Material supplied |
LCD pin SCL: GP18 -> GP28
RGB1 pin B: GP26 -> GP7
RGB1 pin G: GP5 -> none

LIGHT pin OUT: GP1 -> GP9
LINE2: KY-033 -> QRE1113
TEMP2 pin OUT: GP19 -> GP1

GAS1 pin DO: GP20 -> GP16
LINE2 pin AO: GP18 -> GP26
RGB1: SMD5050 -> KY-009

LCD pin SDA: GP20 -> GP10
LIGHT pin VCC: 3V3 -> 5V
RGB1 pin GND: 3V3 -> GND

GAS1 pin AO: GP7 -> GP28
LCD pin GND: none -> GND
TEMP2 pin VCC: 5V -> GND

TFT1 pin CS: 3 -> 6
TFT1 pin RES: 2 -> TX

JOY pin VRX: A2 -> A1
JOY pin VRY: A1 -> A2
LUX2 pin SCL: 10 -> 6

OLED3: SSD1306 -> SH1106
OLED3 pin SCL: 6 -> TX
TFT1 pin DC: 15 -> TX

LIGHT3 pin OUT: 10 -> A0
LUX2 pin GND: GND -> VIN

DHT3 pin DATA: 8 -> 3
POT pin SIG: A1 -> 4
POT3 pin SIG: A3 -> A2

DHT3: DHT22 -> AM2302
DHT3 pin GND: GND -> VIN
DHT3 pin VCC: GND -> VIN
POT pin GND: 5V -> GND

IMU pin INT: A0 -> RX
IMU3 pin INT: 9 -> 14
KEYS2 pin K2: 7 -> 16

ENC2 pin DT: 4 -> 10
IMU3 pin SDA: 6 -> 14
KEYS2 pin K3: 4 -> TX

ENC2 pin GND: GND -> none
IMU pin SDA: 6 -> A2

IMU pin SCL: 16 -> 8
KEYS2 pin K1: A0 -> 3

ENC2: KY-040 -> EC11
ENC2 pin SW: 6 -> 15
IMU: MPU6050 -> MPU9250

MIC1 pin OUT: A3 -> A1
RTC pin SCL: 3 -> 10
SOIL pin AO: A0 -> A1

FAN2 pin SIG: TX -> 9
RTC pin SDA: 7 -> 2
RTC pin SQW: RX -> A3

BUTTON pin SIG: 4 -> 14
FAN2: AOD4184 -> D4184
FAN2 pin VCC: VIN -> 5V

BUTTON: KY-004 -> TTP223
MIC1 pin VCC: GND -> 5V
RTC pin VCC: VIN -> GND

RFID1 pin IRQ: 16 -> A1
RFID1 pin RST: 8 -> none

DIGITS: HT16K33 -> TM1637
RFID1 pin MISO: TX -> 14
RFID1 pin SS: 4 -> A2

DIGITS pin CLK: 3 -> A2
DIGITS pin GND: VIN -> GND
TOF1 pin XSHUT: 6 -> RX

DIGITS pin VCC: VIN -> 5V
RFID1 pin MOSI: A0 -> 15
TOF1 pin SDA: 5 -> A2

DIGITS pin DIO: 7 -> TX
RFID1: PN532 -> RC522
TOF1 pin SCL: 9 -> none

Problem description | All the lines above should come back exactly as written.

Worked solution |
LCD pin SCL: GP18 -> GP28
RGB1 pin B: GP26 -> GP7
RGB1 pin G: GP5 -> none

LIGHT pin OUT: GP1 -> GP9
LINE2: KY-033 -> QRE1113
TEMP2 pin OUT: GP19 -> GP1

GAS1 pin DO: GP20 -> GP16
LINE2 pin AO: GP18 -> GP26
RGB1: SMD5050 -> KY-009

LCD pin SDA: GP20 -> GP10
LIGHT pin VCC: 3V3 -> 5V
RGB1 pin GND: 3V3 -> GND

GAS1 pin AO: GP7 -> GP28
LCD pin GND: none -> GND
TEMP2 pin VCC: 5V -> GND

TFT1 pin CS: 3 -> 6
TFT1 pin RES: 2 -> TX

JOY pin VRX: A2 -> A1
JOY pin VRY: A1 -> A2
LUX2 pin SCL: 10 -> 6

OLED3: SSD1306 -> SH1106
OLED3 pin SCL: 6 -> TX
TFT1 pin DC: 15 -> TX

LIGHT3 pin OUT: 10 -> A0
LUX2 pin GND: GND -> VIN

DHT3 pin DATA: 8 -> 3
POT pin SIG: A1 -> 4
POT3 pin SIG: A3 -> A2

DHT3: DHT22 -> AM2302
DHT3 pin GND: GND -> VIN
DHT3 pin VCC: GND -> VIN
POT pin GND: 5V -> GND

IMU pin INT: A0 -> RX
IMU3 pin INT: 9 -> 14
KEYS2 pin K2: 7 -> 16

ENC2 pin DT: 4 -> 10
IMU3 pin SDA: 6 -> 14
KEYS2 pin K3: 4 -> TX

ENC2 pin GND: GND -> none
IMU pin SDA: 6 -> A2

IMU pin SCL: 16 -> 8
KEYS2 pin K1: A0 -> 3

ENC2: KY-040 -> EC11
ENC2 pin SW: 6 -> 15
IMU: MPU6050 -> MPU9250

MIC1 pin OUT: A3 -> A1
RTC pin SCL: 3 -> 10
SOIL pin AO: A0 -> A1

FAN2 pin SIG: TX -> 9
RTC pin SDA: 7 -> 2
RTC pin SQW: RX -> A3

BUTTON pin SIG: 4 -> 14
FAN2: AOD4184 -> D4184
FAN2 pin VCC: VIN -> 5V

BUTTON: KY-004 -> TTP223
MIC1 pin VCC: GND -> 5V
RTC pin VCC: VIN -> GND

RFID1 pin IRQ: 16 -> A1
RFID1 pin RST: 8 -> none

DIGITS: HT16K33 -> TM1637
RFID1 pin MISO: TX -> 14
RFID1 pin SS: 4 -> A2

DIGITS pin CLK: 3 -> A2
DIGITS pin GND: VIN -> GND
TOF1 pin XSHUT: 6 -> RX

DIGITS pin VCC: VIN -> 5V
RFID1 pin MOSI: A0 -> 15
TOF1 pin SDA: 5 -> A2

DIGITS pin DIO: 7 -> TX
RFID1: PN532 -> RC522
TOF1 pin SCL: 9 -> none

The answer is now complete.